__What you need to do__
Pick out each line of the records below that contains the word "image", and copy those lines.

__Data entries__

[BEGIN]

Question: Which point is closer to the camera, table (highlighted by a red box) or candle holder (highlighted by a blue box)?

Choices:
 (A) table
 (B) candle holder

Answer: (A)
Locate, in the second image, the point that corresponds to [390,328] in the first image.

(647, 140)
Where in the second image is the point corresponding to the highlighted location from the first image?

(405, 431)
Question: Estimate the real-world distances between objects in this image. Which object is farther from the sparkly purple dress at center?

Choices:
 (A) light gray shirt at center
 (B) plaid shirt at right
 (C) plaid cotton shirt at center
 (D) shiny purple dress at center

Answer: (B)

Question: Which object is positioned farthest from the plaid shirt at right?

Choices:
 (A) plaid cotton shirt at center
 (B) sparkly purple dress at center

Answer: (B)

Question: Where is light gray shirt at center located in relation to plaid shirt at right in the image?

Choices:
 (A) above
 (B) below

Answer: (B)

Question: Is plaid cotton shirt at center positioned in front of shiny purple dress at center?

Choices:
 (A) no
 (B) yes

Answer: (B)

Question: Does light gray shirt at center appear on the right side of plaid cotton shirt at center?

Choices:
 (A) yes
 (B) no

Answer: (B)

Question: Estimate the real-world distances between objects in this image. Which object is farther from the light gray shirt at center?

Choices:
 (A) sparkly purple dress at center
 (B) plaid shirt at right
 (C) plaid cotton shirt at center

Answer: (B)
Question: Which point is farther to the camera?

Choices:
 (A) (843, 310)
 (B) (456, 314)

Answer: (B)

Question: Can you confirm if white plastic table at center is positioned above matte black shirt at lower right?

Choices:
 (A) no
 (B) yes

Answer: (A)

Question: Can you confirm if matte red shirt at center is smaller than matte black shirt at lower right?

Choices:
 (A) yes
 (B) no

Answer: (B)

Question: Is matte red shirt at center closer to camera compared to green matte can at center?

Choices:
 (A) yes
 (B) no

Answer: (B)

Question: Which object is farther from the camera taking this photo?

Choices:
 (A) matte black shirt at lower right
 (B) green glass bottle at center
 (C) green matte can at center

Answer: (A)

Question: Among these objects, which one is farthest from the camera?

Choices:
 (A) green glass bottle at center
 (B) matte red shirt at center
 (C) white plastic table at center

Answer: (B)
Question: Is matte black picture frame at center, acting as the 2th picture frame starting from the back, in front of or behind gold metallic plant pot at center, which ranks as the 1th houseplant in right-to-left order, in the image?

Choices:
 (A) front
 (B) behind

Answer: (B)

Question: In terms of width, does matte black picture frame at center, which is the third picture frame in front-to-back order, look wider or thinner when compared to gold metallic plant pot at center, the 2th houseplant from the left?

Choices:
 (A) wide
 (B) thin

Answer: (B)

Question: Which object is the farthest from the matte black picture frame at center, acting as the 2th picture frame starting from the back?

[END]

__Full solution__
Locate, in the second image, the point that corresponds to [390,328] in the first image.
Where in the second image is the point corresponding to the highlighted location from the first image?
Question: Estimate the real-world distances between objects in this image. Which object is farther from the sparkly purple dress at center?
Question: Where is light gray shirt at center located in relation to plaid shirt at right in the image?
Question: Estimate the real-world distances between objects in this image. Which object is farther from the light gray shirt at center?
Question: Is matte black picture frame at center, acting as the 2th picture frame starting from the back, in front of or behind gold metallic plant pot at center, which ranks as the 1th houseplant in right-to-left order, in the image?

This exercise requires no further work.